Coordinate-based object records
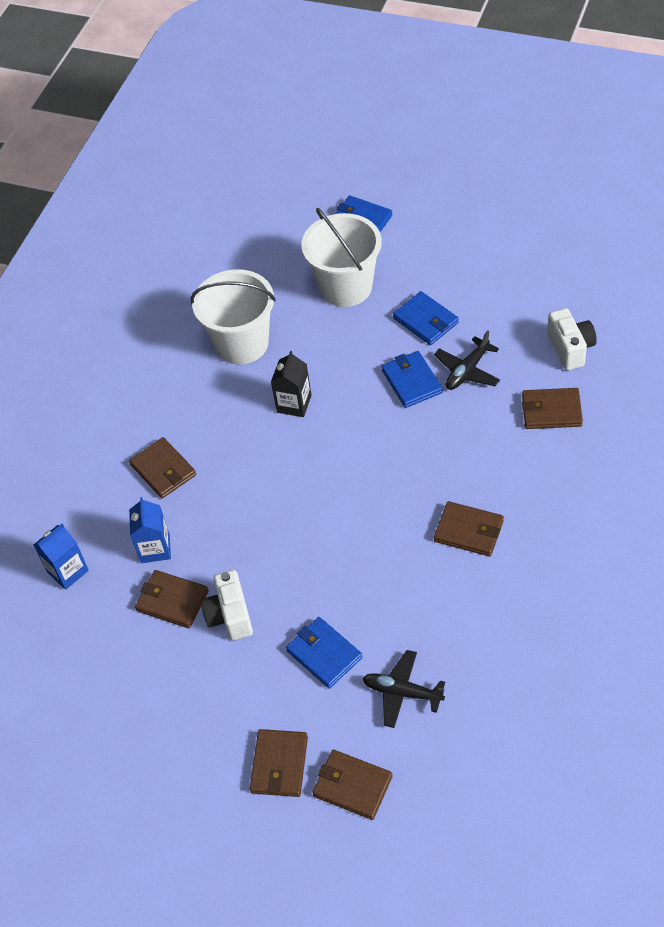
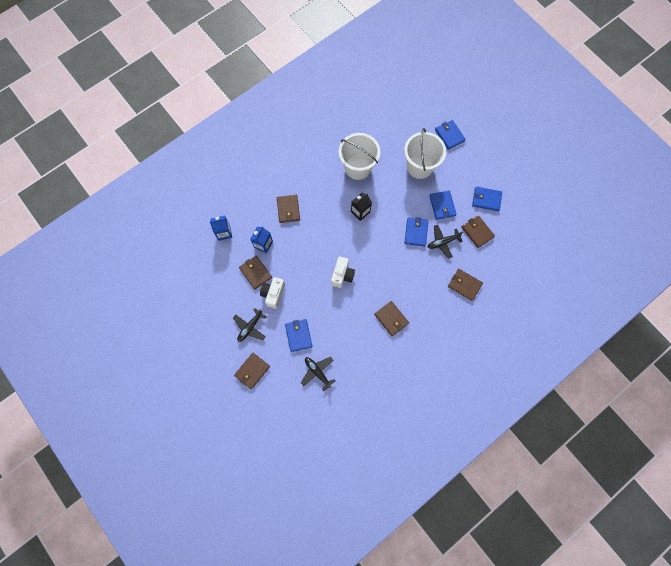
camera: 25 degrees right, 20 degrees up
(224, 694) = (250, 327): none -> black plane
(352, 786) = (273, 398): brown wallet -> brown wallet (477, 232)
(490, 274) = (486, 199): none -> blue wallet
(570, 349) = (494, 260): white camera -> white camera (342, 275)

...

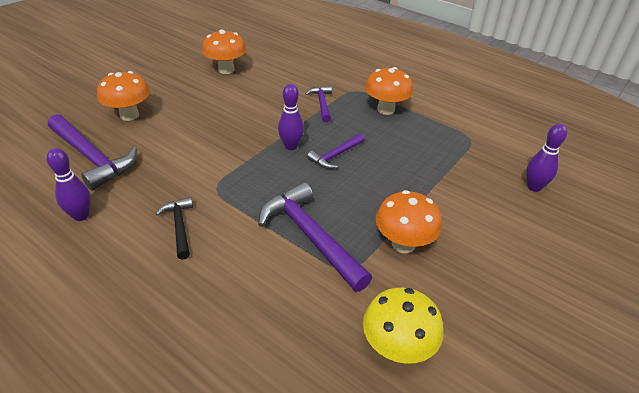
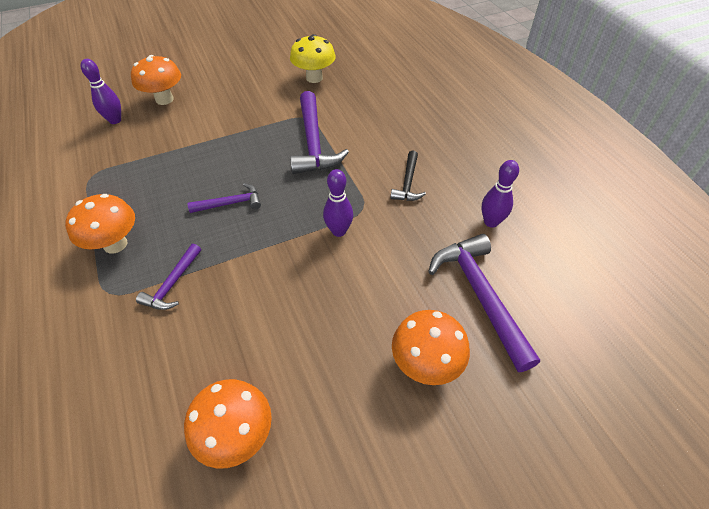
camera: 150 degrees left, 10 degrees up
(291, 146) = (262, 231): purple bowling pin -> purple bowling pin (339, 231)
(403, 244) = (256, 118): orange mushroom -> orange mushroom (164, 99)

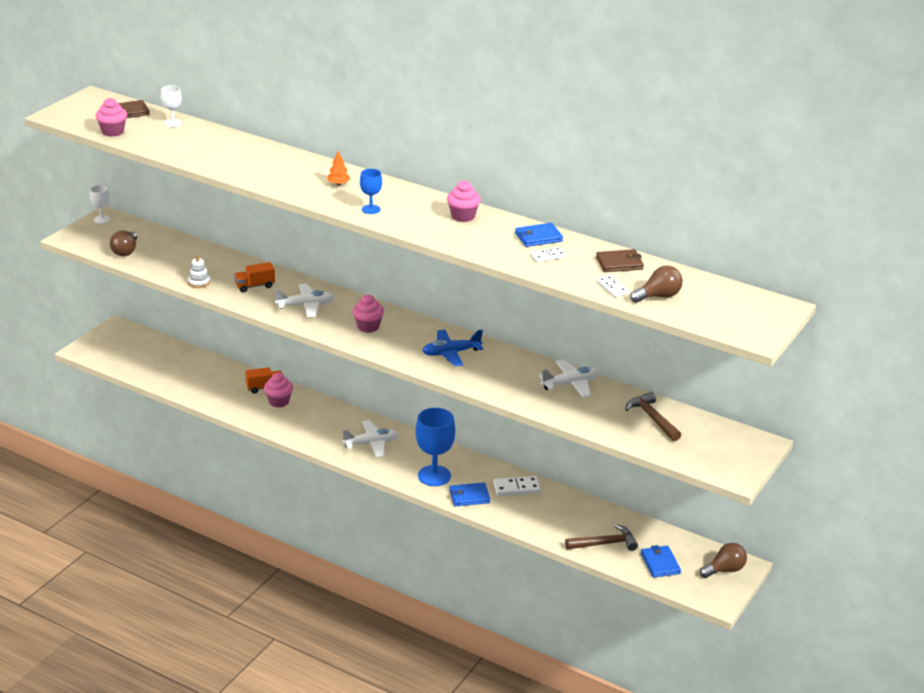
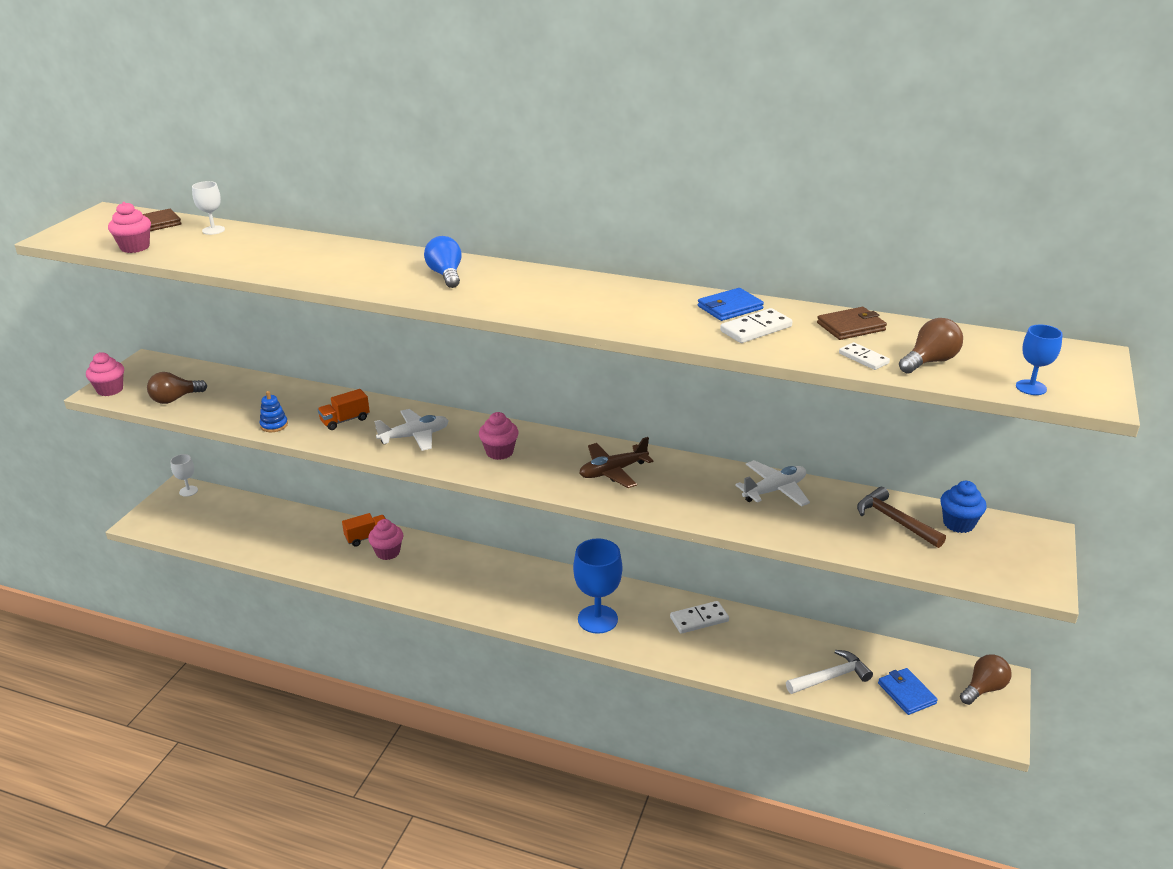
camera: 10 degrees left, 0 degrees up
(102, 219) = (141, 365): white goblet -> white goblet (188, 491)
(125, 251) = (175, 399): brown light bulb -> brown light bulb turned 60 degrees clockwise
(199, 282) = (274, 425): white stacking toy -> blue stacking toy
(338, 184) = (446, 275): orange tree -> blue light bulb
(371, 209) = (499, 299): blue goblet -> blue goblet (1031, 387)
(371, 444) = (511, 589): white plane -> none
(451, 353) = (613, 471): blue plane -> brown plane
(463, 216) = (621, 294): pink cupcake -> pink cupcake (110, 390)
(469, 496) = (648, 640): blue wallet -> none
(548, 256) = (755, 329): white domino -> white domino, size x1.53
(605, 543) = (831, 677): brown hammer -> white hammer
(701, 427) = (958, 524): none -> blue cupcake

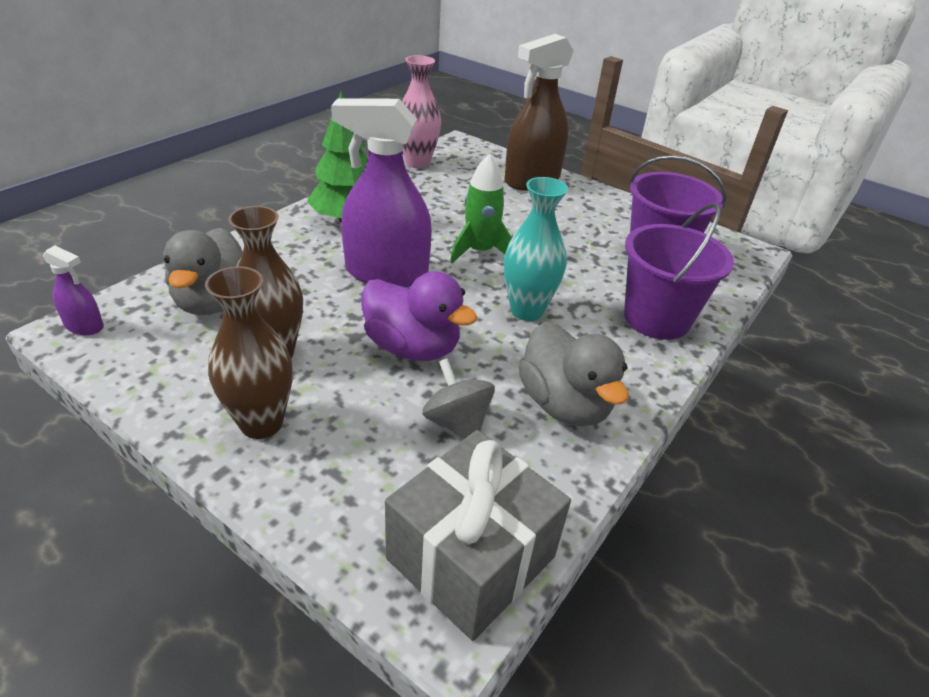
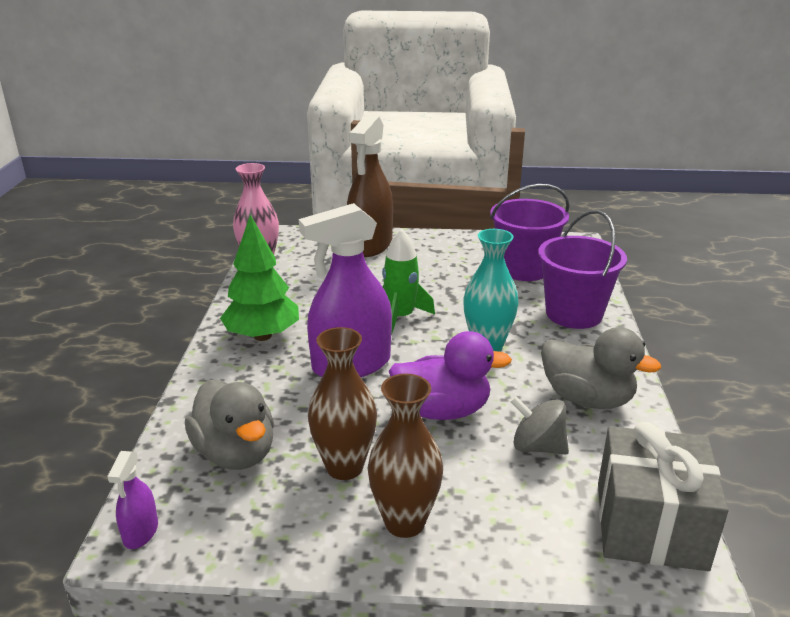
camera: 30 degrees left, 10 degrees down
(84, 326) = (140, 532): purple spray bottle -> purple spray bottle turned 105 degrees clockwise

__REQUIREMENT__
Out of the records above, please copy exactly the lines from the line with "(102, 219) = (141, 365): white" up to and including the line with "(84, 326) = (140, 532): purple", minus the pictures.

__WRITTEN RESPONSE__
(102, 219) = (141, 365): white goblet -> white goblet (188, 491)
(125, 251) = (175, 399): brown light bulb -> brown light bulb turned 60 degrees clockwise
(199, 282) = (274, 425): white stacking toy -> blue stacking toy
(338, 184) = (446, 275): orange tree -> blue light bulb
(371, 209) = (499, 299): blue goblet -> blue goblet (1031, 387)
(371, 444) = (511, 589): white plane -> none
(451, 353) = (613, 471): blue plane -> brown plane
(463, 216) = (621, 294): pink cupcake -> pink cupcake (110, 390)
(469, 496) = (648, 640): blue wallet -> none
(548, 256) = (755, 329): white domino -> white domino, size x1.53
(605, 543) = (831, 677): brown hammer -> white hammer
(701, 427) = (958, 524): none -> blue cupcake

camera: 30 degrees left, 10 degrees down
(84, 326) = (140, 532): purple spray bottle -> purple spray bottle turned 105 degrees clockwise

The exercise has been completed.